RECORDS PROVIDED:
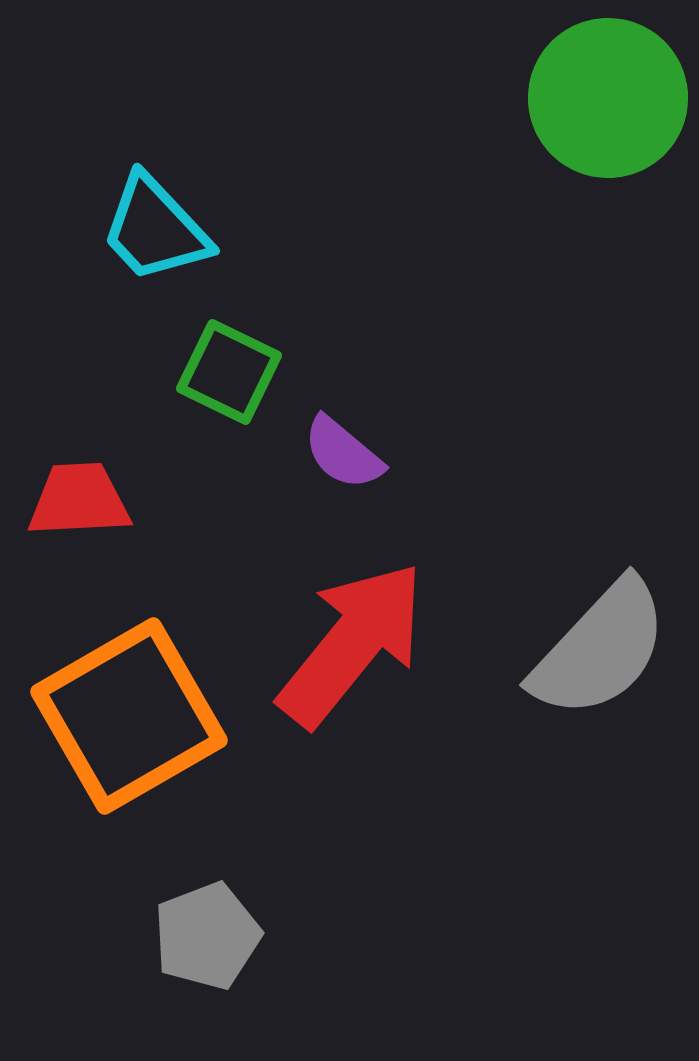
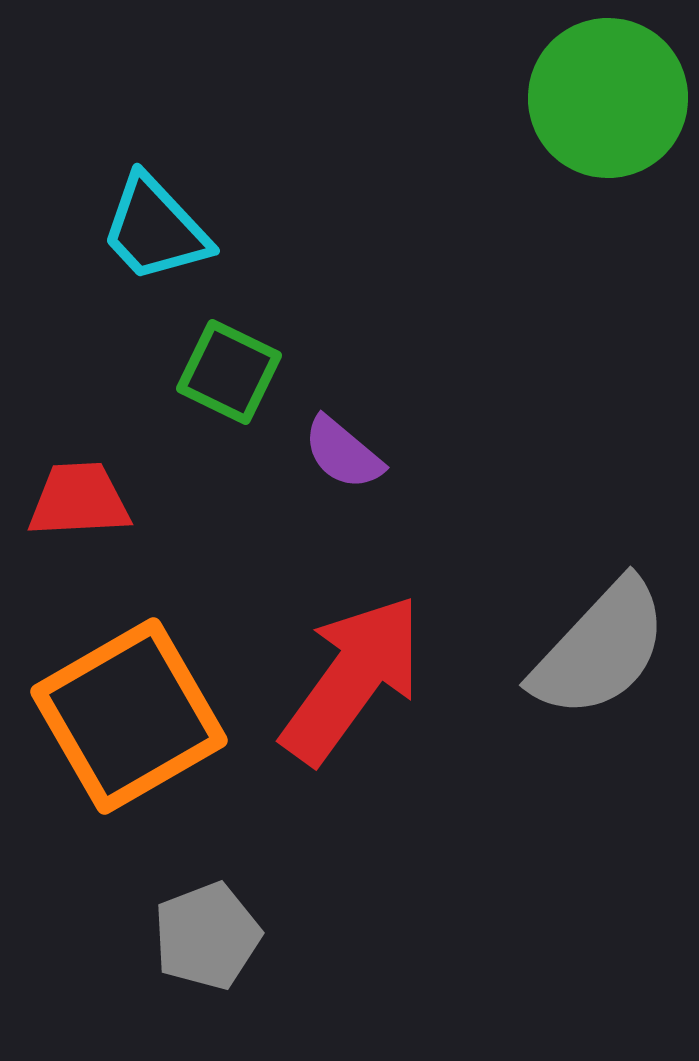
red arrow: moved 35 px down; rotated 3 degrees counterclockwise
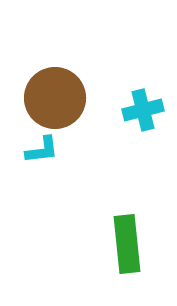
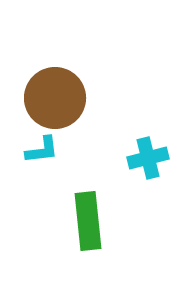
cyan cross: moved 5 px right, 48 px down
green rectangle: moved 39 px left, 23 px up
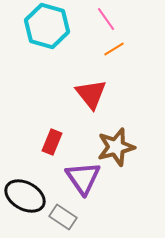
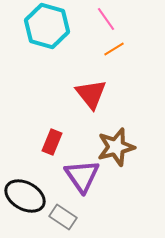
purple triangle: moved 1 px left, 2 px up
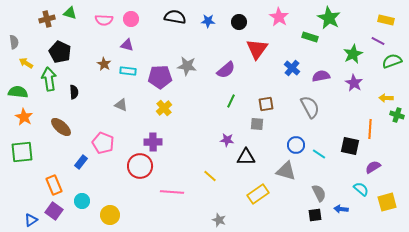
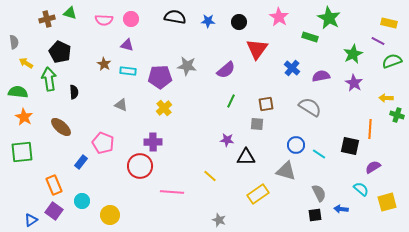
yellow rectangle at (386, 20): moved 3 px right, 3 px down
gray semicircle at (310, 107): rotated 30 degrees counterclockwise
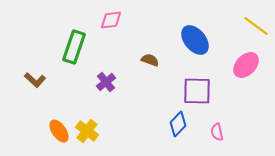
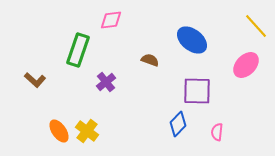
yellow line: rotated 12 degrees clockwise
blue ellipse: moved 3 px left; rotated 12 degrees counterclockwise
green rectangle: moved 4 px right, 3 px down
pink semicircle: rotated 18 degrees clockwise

WHAT YOU SHOULD DO:
All of the data above should be printed again exactly, though none of the pictures belong in the copy.

RESULT BELOW:
red arrow: moved 35 px down; rotated 3 degrees counterclockwise
cyan cross: moved 5 px right, 48 px down
green rectangle: moved 39 px left, 23 px up
purple triangle: moved 1 px left, 2 px up
yellow rectangle at (386, 20): moved 3 px right, 3 px down
gray semicircle at (310, 107): rotated 30 degrees counterclockwise
yellow line: rotated 12 degrees clockwise
blue ellipse: moved 3 px left; rotated 12 degrees counterclockwise
green rectangle: moved 4 px right, 3 px down
pink semicircle: rotated 18 degrees clockwise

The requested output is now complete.